**TASK DESCRIPTION**
Only the line containing "orange rectangle: (123, 85)" and the lines after it, through the end of the data below, are to be returned, each exactly as it stands.

[Shape position updates]
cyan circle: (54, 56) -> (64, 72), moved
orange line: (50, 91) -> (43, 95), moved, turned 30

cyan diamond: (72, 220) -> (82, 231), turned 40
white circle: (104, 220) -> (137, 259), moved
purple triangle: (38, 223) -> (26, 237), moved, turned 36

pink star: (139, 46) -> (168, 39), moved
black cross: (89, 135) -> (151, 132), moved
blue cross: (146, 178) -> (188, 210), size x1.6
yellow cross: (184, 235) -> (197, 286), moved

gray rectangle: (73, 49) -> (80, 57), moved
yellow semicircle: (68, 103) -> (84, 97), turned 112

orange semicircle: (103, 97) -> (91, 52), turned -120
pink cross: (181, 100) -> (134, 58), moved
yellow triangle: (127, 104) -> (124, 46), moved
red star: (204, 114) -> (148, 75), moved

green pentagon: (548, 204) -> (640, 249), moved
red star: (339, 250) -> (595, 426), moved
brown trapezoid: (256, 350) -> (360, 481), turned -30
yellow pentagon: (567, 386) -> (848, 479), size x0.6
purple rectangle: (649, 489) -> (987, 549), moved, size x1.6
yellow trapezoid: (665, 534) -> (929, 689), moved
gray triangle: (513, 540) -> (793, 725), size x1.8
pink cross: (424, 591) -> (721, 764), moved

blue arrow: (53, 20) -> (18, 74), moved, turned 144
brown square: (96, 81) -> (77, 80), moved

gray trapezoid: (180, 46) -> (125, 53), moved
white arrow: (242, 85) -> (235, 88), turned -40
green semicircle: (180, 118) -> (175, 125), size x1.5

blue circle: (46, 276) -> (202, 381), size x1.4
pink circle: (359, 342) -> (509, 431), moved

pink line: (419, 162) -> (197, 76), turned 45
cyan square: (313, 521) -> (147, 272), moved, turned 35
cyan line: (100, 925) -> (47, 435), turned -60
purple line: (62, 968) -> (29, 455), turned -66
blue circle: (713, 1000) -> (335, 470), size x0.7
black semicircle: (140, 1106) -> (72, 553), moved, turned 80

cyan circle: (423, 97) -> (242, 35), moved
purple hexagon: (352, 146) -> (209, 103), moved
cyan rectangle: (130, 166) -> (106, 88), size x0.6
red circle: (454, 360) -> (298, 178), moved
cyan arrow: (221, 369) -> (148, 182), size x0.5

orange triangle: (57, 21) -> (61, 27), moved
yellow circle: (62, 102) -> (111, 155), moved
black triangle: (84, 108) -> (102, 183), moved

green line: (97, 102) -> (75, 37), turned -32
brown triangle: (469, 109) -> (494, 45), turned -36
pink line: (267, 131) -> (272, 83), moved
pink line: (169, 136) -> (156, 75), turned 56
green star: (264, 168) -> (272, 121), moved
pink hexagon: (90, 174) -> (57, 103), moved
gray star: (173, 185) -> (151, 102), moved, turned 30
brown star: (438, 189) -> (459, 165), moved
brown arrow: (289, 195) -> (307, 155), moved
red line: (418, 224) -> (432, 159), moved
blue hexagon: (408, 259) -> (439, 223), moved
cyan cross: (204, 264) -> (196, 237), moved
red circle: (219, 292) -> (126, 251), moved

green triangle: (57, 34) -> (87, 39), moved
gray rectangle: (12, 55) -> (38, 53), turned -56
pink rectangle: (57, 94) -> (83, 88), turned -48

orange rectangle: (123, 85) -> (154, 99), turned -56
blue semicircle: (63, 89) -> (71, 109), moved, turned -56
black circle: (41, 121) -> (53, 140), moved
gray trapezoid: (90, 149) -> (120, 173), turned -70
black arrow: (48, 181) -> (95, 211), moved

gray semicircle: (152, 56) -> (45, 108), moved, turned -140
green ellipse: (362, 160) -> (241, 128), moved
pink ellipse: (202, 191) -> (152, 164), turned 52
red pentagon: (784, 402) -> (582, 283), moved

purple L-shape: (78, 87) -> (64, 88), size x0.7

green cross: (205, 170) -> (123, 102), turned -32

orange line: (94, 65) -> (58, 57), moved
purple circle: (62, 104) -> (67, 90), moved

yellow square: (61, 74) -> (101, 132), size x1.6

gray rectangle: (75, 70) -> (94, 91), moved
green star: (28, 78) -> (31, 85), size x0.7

**EXERCISE OUTPUT**
orange rectangle: (123, 85) -> (154, 99), turned -56
blue semicircle: (63, 89) -> (71, 109), moved, turned -56
black circle: (41, 121) -> (53, 140), moved
gray trapezoid: (90, 149) -> (120, 173), turned -70
black arrow: (48, 181) -> (95, 211), moved

gray semicircle: (152, 56) -> (45, 108), moved, turned -140
green ellipse: (362, 160) -> (241, 128), moved
pink ellipse: (202, 191) -> (152, 164), turned 52
red pentagon: (784, 402) -> (582, 283), moved

purple L-shape: (78, 87) -> (64, 88), size x0.7

green cross: (205, 170) -> (123, 102), turned -32

orange line: (94, 65) -> (58, 57), moved
purple circle: (62, 104) -> (67, 90), moved

yellow square: (61, 74) -> (101, 132), size x1.6

gray rectangle: (75, 70) -> (94, 91), moved
green star: (28, 78) -> (31, 85), size x0.7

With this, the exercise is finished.